* _WHAT YOU HAVE TO DO_:
Please repeat the lines of the records word for word, starting at the line that contains "This screenshot has" and ending at the line that contains "at that location.", with both of those lines included.

* _SUPPLIED RECORDS_:
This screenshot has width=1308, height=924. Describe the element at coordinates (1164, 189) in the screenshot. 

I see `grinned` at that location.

...

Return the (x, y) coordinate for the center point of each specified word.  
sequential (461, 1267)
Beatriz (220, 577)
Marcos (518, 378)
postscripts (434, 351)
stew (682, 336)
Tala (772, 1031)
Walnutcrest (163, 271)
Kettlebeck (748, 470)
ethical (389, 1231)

...

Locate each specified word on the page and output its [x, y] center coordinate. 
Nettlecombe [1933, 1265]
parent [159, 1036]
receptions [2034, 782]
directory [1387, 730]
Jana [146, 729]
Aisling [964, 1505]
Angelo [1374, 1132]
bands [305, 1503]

* _RESPONSE FOR THIS EXERCISE_:
This screenshot has width=1308, height=924. Describe the element at coordinates (1164, 189) in the screenshot. 

I see `grinned` at that location.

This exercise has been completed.